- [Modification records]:
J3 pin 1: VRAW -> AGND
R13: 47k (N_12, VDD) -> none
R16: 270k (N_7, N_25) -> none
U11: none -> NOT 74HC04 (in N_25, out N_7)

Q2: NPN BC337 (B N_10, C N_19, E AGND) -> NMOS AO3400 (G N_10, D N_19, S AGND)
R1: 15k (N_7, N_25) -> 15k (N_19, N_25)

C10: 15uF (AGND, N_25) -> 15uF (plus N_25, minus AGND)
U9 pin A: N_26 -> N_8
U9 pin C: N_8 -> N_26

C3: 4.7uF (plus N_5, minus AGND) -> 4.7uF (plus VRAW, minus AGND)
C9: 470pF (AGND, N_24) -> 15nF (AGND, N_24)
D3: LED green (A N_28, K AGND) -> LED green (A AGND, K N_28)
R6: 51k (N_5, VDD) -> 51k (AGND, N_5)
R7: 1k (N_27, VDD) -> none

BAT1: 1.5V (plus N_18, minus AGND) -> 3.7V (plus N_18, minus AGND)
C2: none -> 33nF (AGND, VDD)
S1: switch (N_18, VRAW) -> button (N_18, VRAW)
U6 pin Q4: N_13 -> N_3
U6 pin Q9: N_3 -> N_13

- [REQUIRED WORK]:
Lines that contain "AGND" are to be copied from the records above.

- [EXERCISE ANSWER]:
J3 pin 1: VRAW -> AGND
Q2: NPN BC337 (B N_10, C N_19, E AGND) -> NMOS AO3400 (G N_10, D N_19, S AGND)
C10: 15uF (AGND, N_25) -> 15uF (plus N_25, minus AGND)
C3: 4.7uF (plus N_5, minus AGND) -> 4.7uF (plus VRAW, minus AGND)
C9: 470pF (AGND, N_24) -> 15nF (AGND, N_24)
D3: LED green (A N_28, K AGND) -> LED green (A AGND, K N_28)
R6: 51k (N_5, VDD) -> 51k (AGND, N_5)
BAT1: 1.5V (plus N_18, minus AGND) -> 3.7V (plus N_18, minus AGND)
C2: none -> 33nF (AGND, VDD)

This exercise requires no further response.